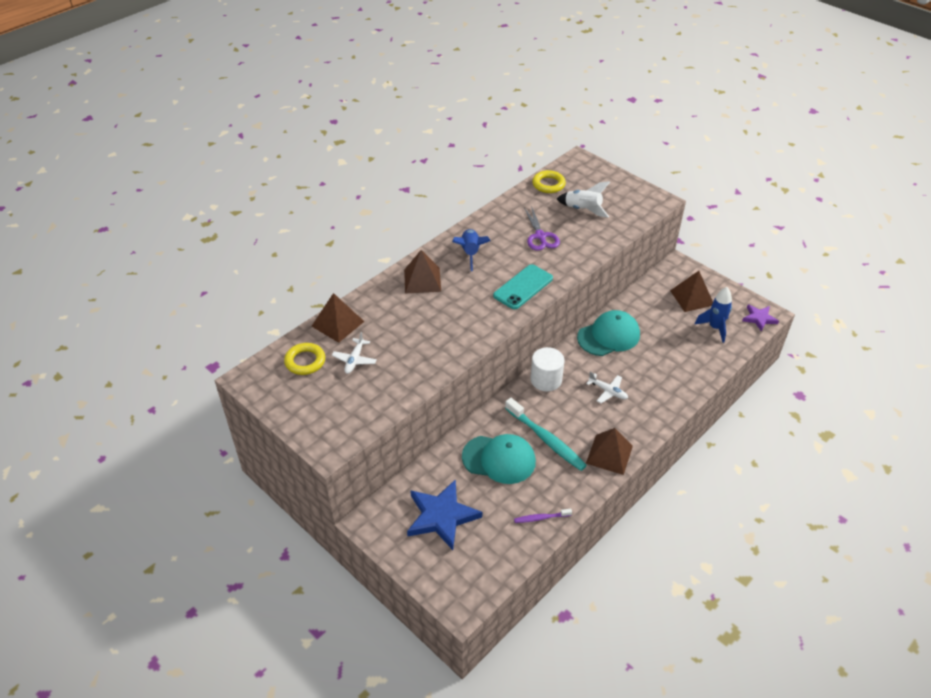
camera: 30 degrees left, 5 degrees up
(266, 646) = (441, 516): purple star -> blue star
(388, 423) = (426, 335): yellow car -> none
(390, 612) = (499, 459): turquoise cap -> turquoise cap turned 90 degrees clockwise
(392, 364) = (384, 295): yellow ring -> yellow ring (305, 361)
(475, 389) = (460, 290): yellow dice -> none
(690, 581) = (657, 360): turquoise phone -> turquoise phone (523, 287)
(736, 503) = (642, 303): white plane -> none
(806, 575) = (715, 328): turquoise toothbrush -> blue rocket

_WORK TO COMPLETE_.
The material above should be returned exactly, without pictures.

_ANSWER BELOW_.
camera: 30 degrees left, 5 degrees up
(266, 646) = (441, 516): purple star -> blue star
(388, 423) = (426, 335): yellow car -> none
(390, 612) = (499, 459): turquoise cap -> turquoise cap turned 90 degrees clockwise
(392, 364) = (384, 295): yellow ring -> yellow ring (305, 361)
(475, 389) = (460, 290): yellow dice -> none
(690, 581) = (657, 360): turquoise phone -> turquoise phone (523, 287)
(736, 503) = (642, 303): white plane -> none
(806, 575) = (715, 328): turquoise toothbrush -> blue rocket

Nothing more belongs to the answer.